***** DATASET EXTRACT

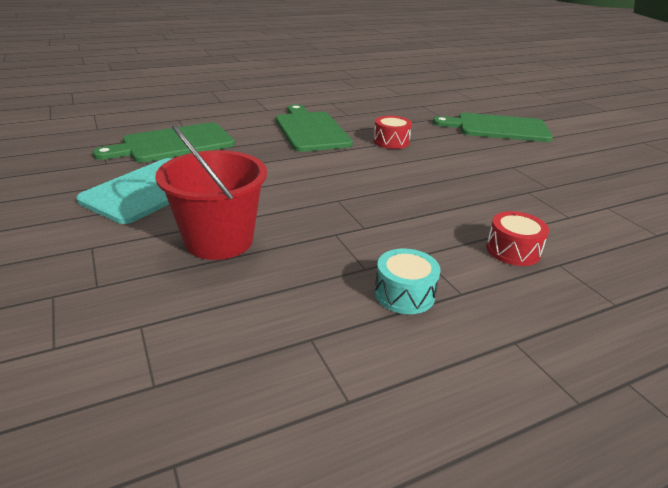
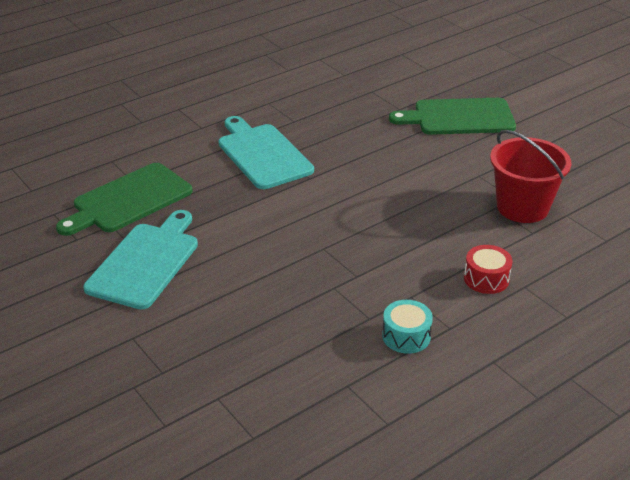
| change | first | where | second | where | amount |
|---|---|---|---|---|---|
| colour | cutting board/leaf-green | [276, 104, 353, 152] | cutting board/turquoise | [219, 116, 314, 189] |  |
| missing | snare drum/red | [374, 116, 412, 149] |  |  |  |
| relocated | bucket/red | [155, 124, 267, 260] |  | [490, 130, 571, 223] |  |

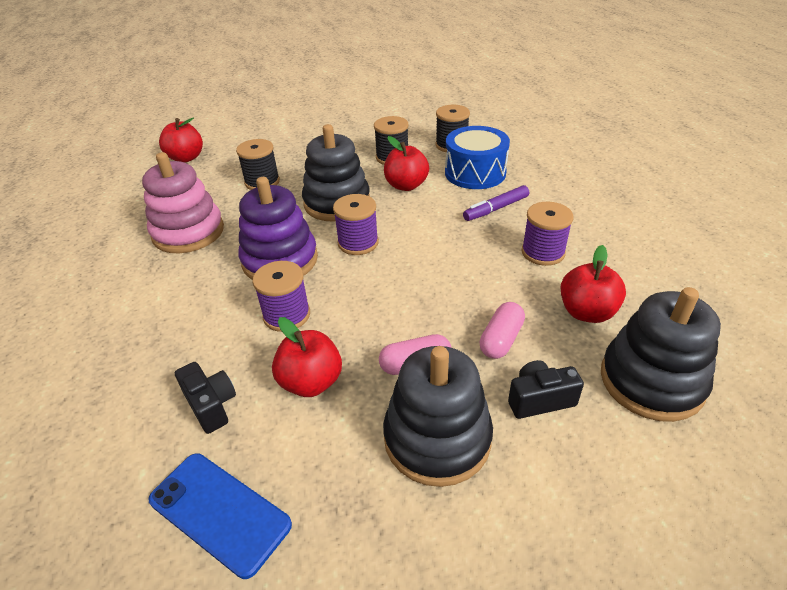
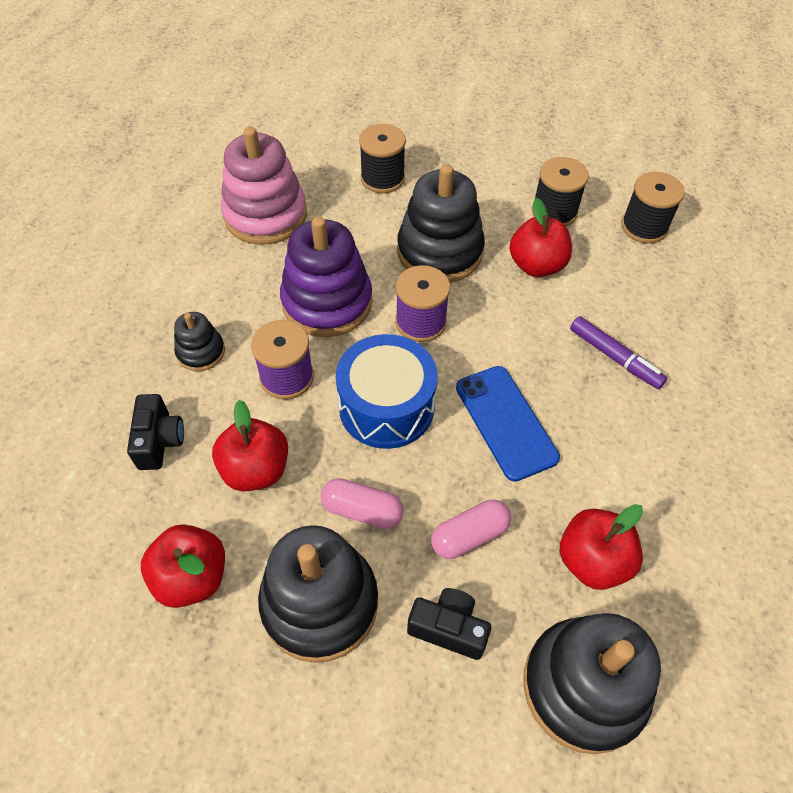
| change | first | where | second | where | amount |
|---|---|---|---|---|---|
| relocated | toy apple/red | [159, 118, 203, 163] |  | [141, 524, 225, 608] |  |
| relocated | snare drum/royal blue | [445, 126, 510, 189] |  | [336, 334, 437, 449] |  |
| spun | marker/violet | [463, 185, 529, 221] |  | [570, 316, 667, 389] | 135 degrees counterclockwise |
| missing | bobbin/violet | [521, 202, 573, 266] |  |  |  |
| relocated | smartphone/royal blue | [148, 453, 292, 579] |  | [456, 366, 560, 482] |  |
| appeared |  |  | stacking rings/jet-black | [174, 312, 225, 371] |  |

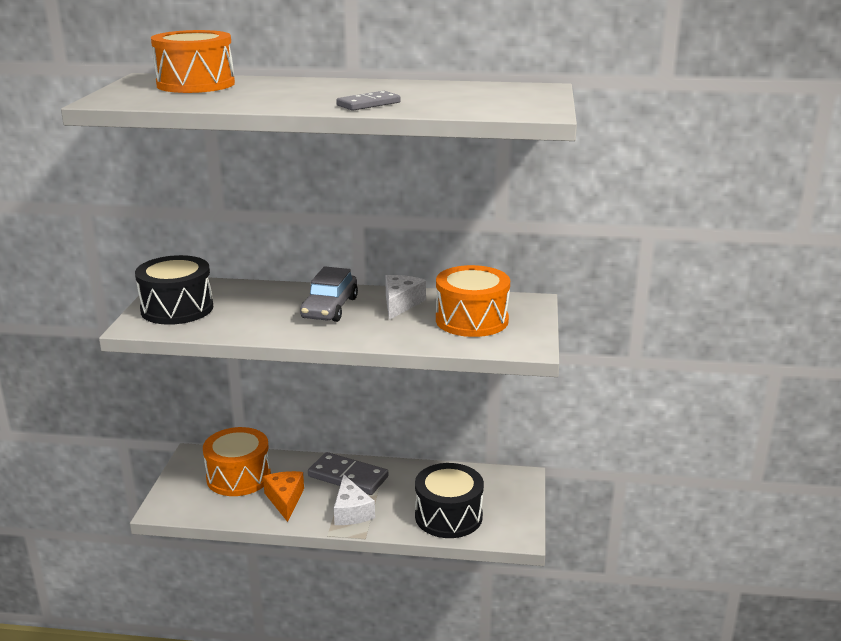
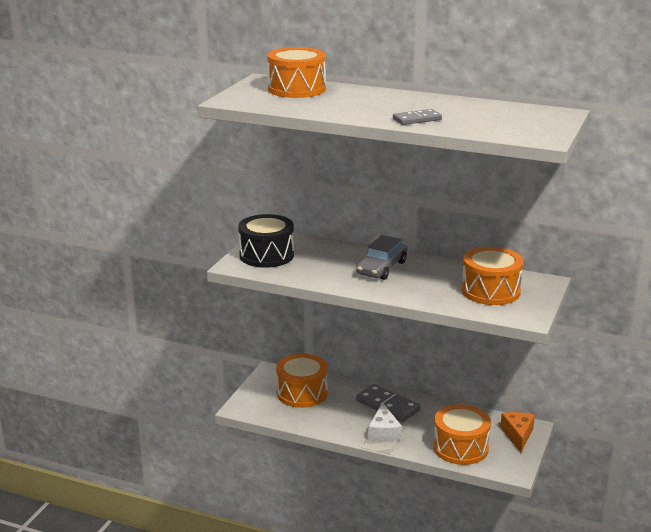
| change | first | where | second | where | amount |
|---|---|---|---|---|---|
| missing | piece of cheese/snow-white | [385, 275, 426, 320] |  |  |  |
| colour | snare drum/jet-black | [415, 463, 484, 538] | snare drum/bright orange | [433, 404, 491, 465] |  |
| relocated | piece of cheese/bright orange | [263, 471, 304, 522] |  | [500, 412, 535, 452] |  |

**********

__WHAT IS NEEDED__
Reproduce the line that contains "missing | piece" and each line after it through the last line of the entries above, exactly; leave out all earlier lines.

__RESULT BELOW__
| missing | piece of cheese/snow-white | [385, 275, 426, 320] |  |  |  |
| colour | snare drum/jet-black | [415, 463, 484, 538] | snare drum/bright orange | [433, 404, 491, 465] |  |
| relocated | piece of cheese/bright orange | [263, 471, 304, 522] |  | [500, 412, 535, 452] |  |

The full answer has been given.